**Your instructions**
Show all lines below holding the string "VBAT".

Records for the task below:

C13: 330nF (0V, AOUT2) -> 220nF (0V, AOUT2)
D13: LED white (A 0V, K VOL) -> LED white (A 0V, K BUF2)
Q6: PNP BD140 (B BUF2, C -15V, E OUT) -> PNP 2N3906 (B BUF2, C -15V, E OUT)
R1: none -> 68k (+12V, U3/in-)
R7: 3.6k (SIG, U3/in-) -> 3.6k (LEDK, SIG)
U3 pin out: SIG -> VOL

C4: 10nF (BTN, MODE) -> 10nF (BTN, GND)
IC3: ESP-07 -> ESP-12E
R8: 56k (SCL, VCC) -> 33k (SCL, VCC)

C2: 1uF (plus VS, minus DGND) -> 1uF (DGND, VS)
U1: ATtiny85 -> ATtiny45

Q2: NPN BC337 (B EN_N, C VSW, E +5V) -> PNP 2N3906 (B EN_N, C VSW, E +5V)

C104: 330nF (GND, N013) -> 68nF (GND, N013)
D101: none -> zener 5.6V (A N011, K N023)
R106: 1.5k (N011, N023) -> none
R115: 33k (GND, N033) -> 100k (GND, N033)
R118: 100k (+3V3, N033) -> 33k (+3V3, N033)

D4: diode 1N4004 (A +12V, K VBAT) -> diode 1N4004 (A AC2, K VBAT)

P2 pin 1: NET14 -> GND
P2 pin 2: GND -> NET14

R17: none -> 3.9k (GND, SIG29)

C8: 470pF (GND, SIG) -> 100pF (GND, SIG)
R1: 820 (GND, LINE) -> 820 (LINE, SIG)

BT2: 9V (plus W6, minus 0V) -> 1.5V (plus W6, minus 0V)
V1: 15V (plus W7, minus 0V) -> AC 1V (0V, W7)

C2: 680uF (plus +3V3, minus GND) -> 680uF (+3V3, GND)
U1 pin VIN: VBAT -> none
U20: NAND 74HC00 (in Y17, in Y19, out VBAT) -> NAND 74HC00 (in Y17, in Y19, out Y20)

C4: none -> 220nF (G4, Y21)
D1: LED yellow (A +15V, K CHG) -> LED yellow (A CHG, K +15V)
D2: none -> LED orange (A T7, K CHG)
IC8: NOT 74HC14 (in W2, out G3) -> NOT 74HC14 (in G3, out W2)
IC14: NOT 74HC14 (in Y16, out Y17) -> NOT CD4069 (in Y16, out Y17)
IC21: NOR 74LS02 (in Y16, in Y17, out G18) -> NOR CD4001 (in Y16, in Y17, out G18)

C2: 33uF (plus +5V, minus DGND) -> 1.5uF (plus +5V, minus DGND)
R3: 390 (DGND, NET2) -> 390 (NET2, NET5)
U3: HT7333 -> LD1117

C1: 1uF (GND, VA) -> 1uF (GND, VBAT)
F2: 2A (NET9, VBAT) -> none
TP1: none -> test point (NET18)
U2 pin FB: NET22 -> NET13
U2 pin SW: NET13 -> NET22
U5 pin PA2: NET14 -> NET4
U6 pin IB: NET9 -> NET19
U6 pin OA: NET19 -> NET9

End of Records for the task.

**Answer box**
D4: diode 1N4004 (A +12V, K VBAT) -> diode 1N4004 (A AC2, K VBAT)
U1 pin VIN: VBAT -> none
U20: NAND 74HC00 (in Y17, in Y19, out VBAT) -> NAND 74HC00 (in Y17, in Y19, out Y20)
C1: 1uF (GND, VA) -> 1uF (GND, VBAT)
F2: 2A (NET9, VBAT) -> none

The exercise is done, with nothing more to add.